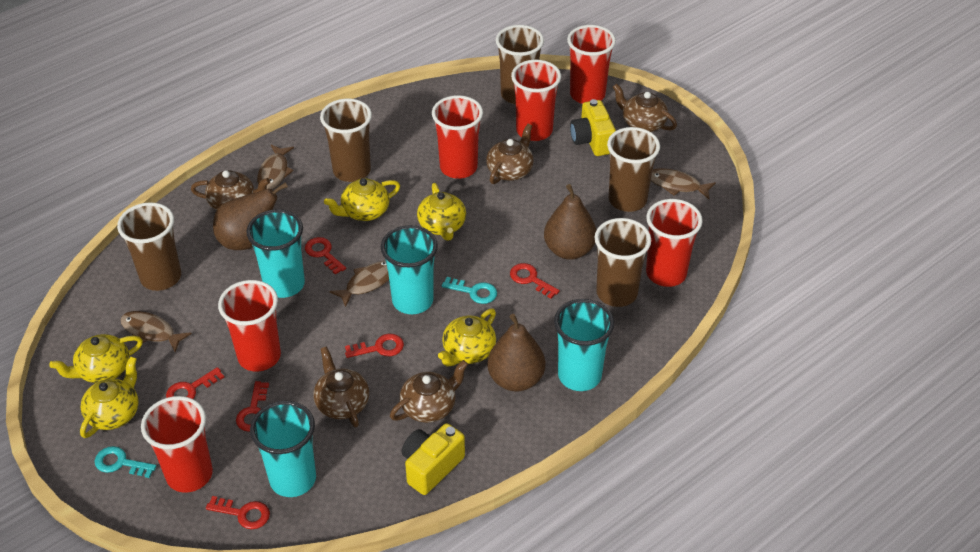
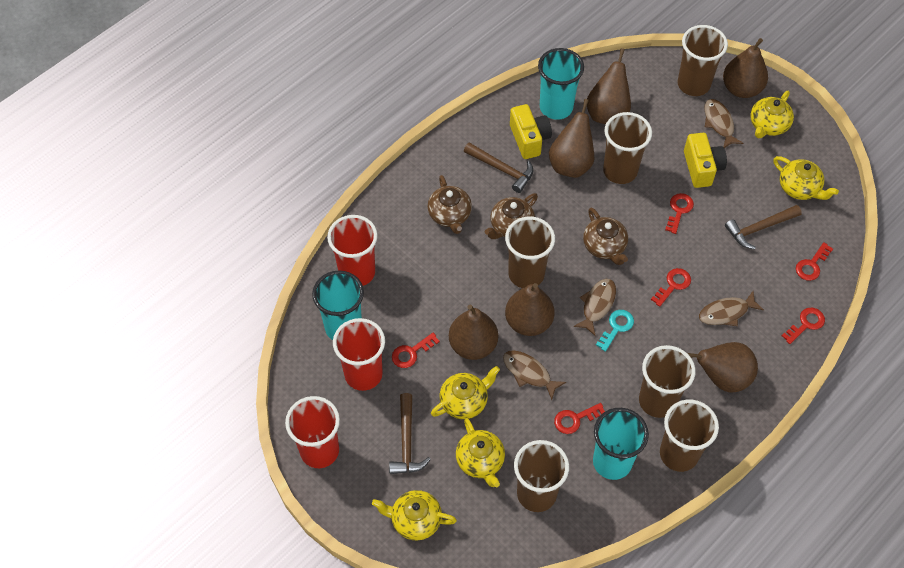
brown cup: 5 -> 6
brown hammer: 0 -> 3
brown pear: 3 -> 6
brown teapot: 5 -> 3
red cup: 6 -> 3
turquoise cup: 4 -> 3
turquoise key: 2 -> 1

Exercise: Could you set down the records above exactly, skipping any picture?

Answer to this task:
brown cup: 5 -> 6
brown hammer: 0 -> 3
brown pear: 3 -> 6
brown teapot: 5 -> 3
red cup: 6 -> 3
turquoise cup: 4 -> 3
turquoise key: 2 -> 1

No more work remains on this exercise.